[Available data — start]

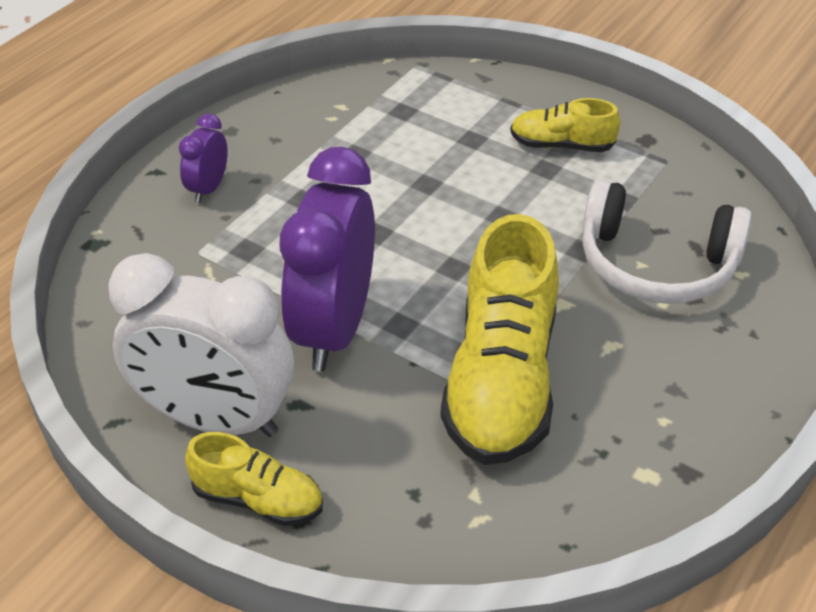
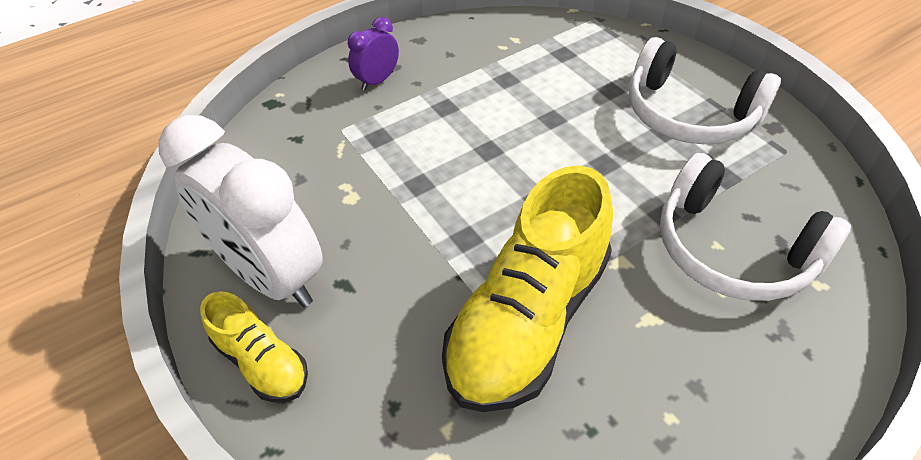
camera: 25 degrees right, 5 degrees up
(333, 329) = (408, 225): purple clock -> none
(561, 145) = (689, 113): yellow shoe -> white headphones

[Available data — finish]

### Task brief
Output the material above verbatim but exclude each picture.

### Solved problem
camera: 25 degrees right, 5 degrees up
(333, 329) = (408, 225): purple clock -> none
(561, 145) = (689, 113): yellow shoe -> white headphones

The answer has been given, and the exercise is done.